## ABOUT THIS TASK
Below is a listing from which only part is wanted; return exactly the lines from the one with "camera_right=-160 camera_up=5" up to and including the one with "type=moved; before=leaf-green capsule;".

## SOURCE MATERIAL
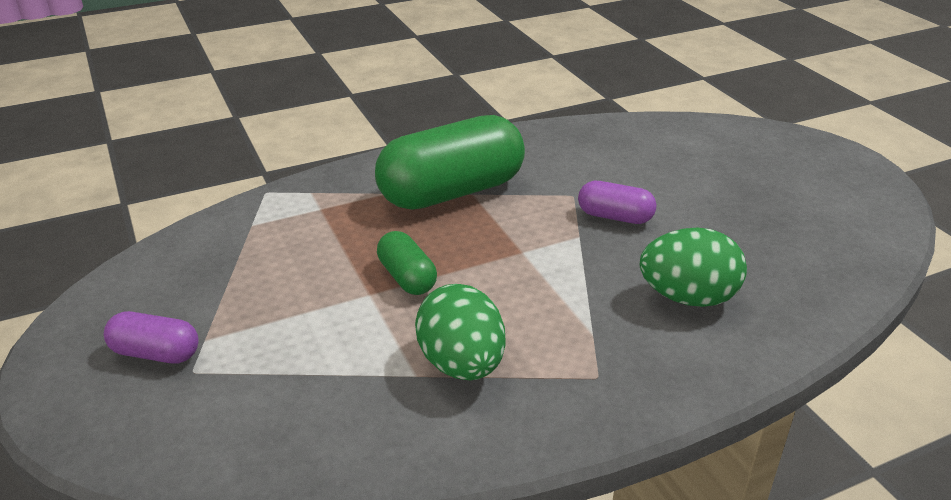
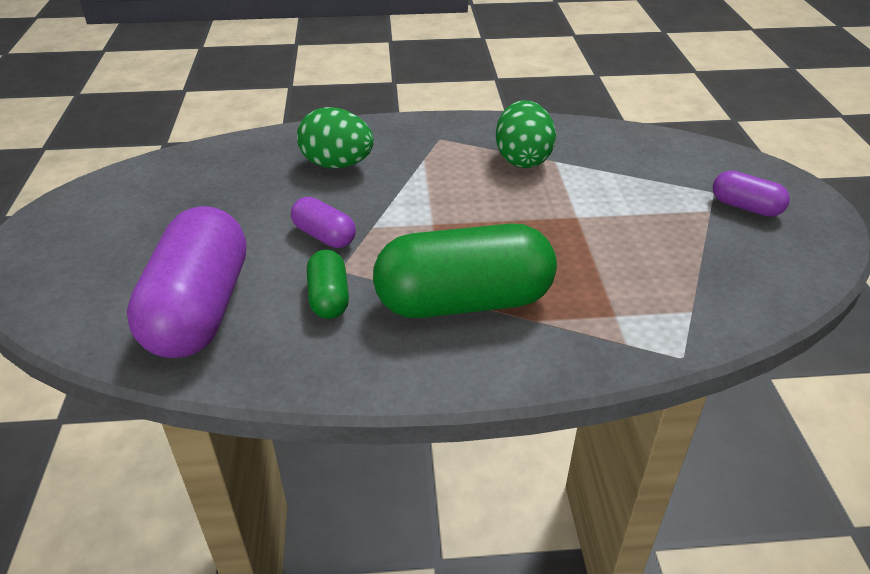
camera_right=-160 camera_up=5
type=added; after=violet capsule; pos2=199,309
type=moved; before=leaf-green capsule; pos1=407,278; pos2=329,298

---

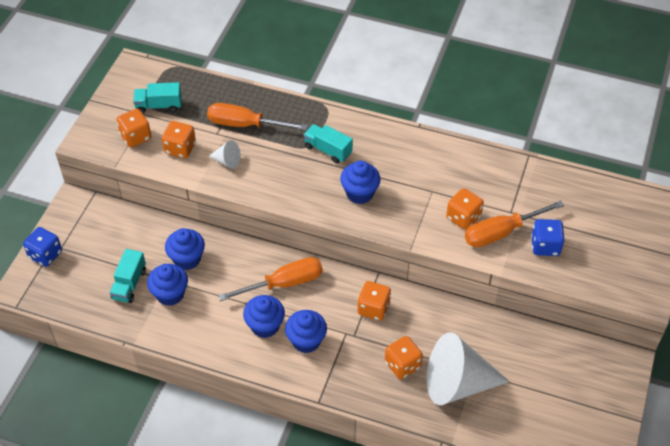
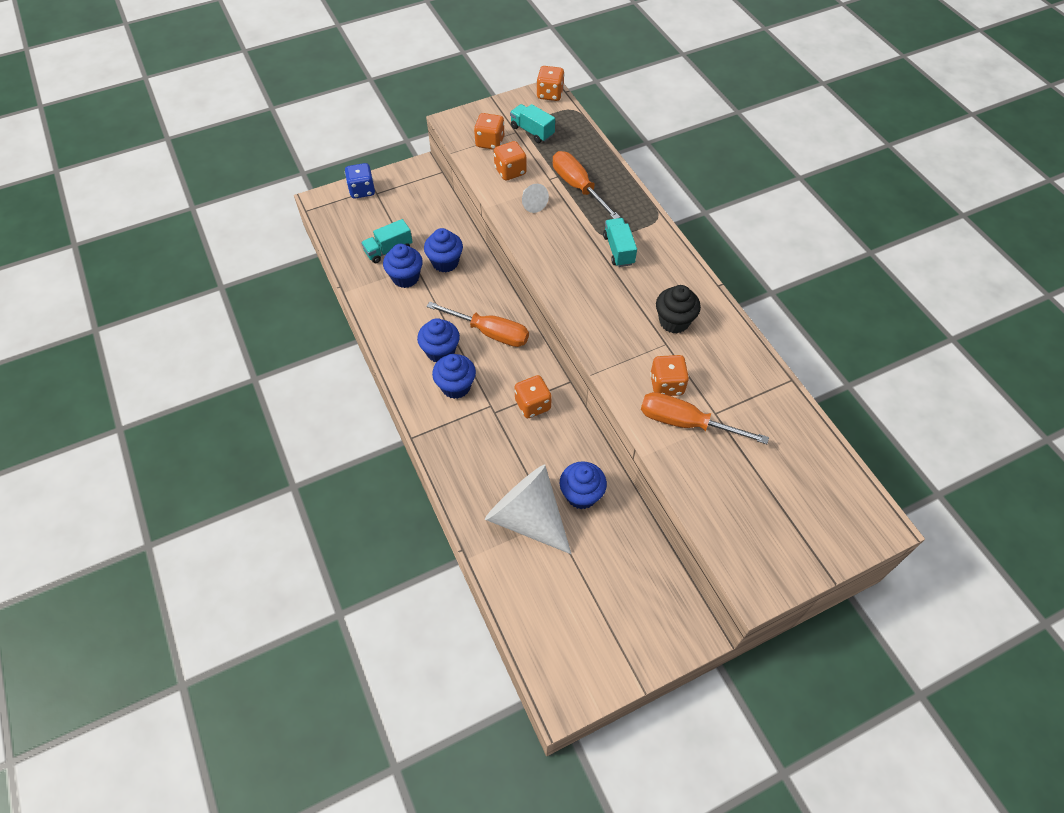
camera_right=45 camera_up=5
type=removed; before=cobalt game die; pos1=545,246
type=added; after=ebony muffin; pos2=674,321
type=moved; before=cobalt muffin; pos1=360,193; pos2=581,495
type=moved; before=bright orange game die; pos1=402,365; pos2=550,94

## TASK SOLUTION
camera_right=-160 camera_up=5
type=added; after=violet capsule; pos2=199,309
type=moved; before=leaf-green capsule; pos1=407,278; pos2=329,298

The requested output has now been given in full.